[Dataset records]
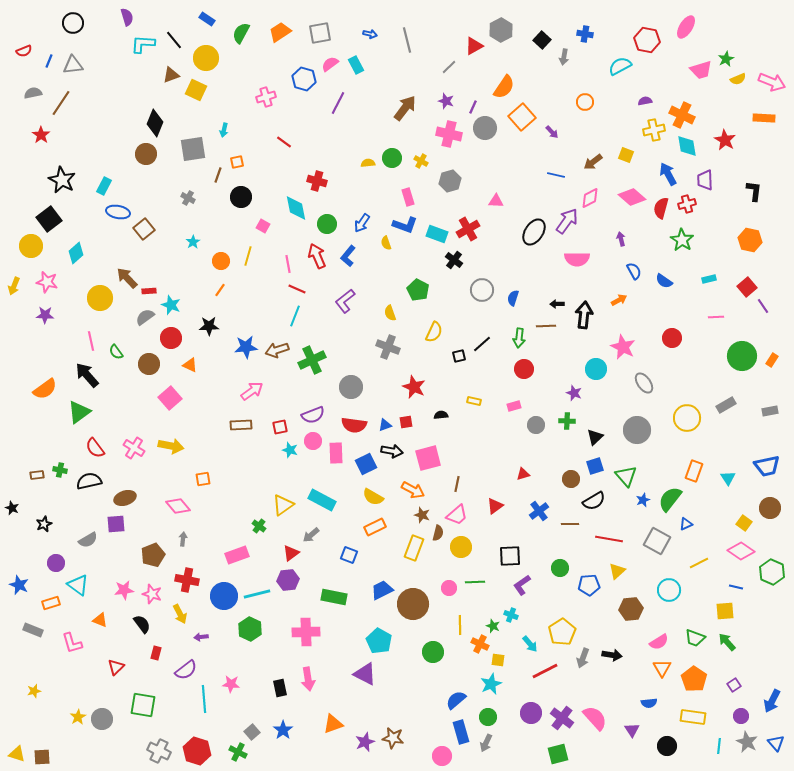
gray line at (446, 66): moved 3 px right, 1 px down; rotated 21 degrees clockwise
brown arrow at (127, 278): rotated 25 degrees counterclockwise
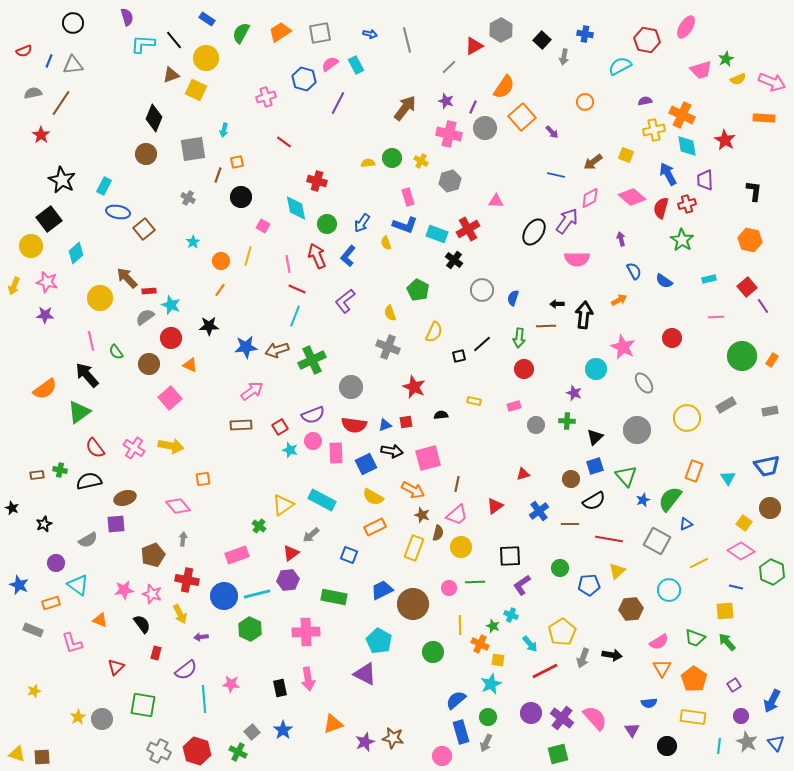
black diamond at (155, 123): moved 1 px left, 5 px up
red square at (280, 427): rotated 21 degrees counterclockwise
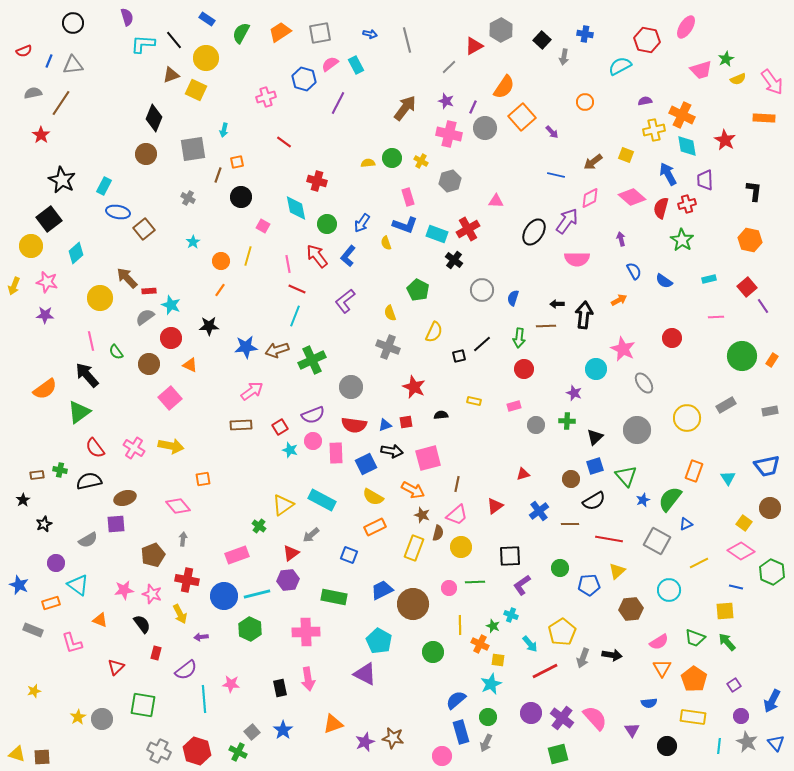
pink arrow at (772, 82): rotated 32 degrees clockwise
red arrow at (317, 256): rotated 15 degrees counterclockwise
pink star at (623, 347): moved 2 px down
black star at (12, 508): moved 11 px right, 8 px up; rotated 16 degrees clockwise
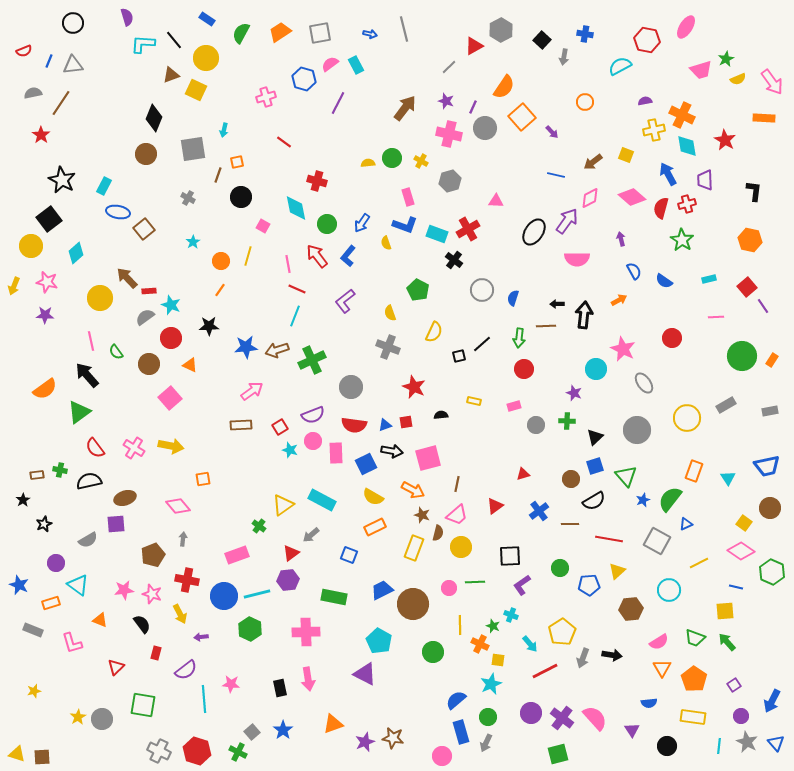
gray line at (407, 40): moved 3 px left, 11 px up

**GIVEN EXERCISE**
Copy every line of text in the data above word for word, leaving the pictures out.

**THE REPLY**
gray line at (446, 66): moved 3 px right, 1 px down; rotated 21 degrees clockwise
brown arrow at (127, 278): rotated 25 degrees counterclockwise
black diamond at (155, 123): moved 1 px left, 5 px up
red square at (280, 427): rotated 21 degrees counterclockwise
pink arrow at (772, 82): rotated 32 degrees clockwise
red arrow at (317, 256): rotated 15 degrees counterclockwise
pink star at (623, 347): moved 2 px down
black star at (12, 508): moved 11 px right, 8 px up; rotated 16 degrees clockwise
gray line at (407, 40): moved 3 px left, 11 px up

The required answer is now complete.